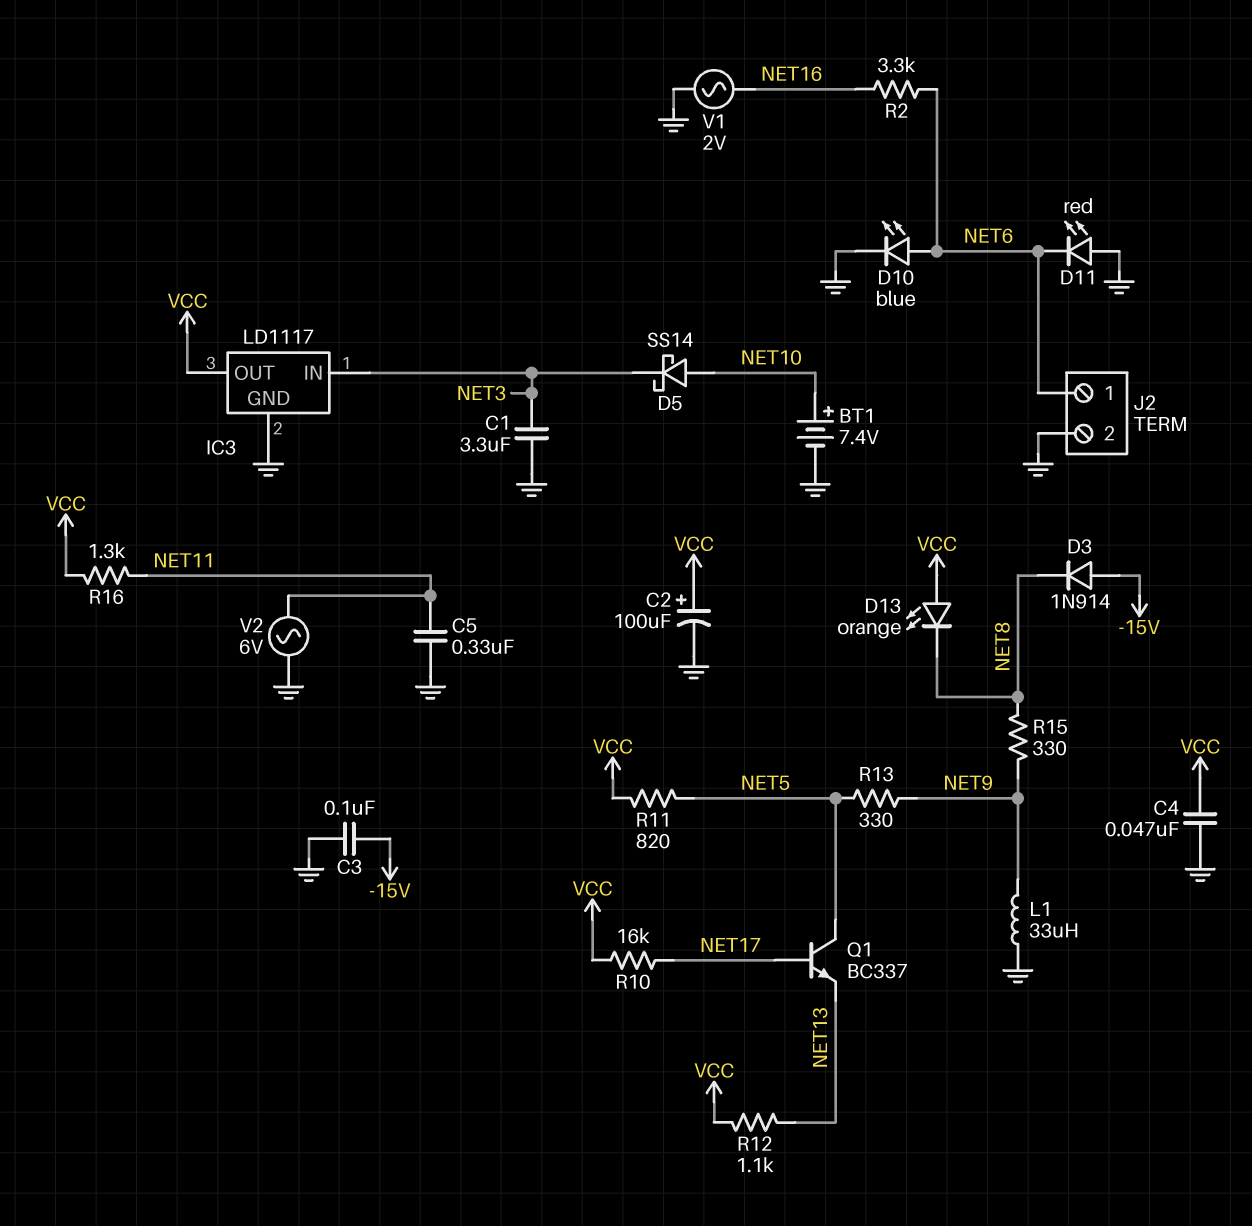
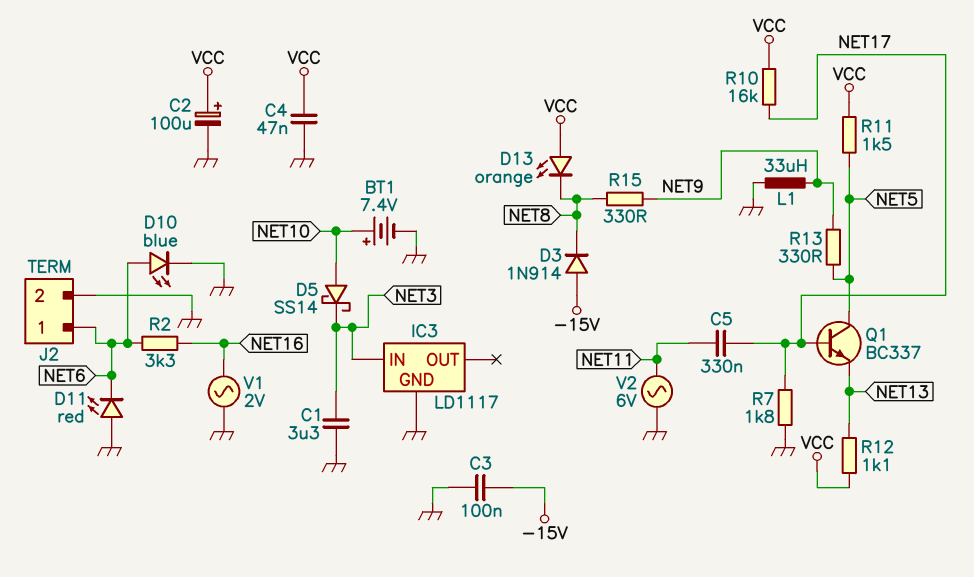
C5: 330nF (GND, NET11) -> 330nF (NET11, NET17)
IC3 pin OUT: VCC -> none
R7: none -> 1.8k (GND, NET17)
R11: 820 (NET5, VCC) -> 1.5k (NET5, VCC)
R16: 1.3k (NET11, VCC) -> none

WHAT YOU HAVE TO DO -> Please return the records as they stand, word for word, with no pictures.

OUTPUT ->
C5: 330nF (GND, NET11) -> 330nF (NET11, NET17)
IC3 pin OUT: VCC -> none
R7: none -> 1.8k (GND, NET17)
R11: 820 (NET5, VCC) -> 1.5k (NET5, VCC)
R16: 1.3k (NET11, VCC) -> none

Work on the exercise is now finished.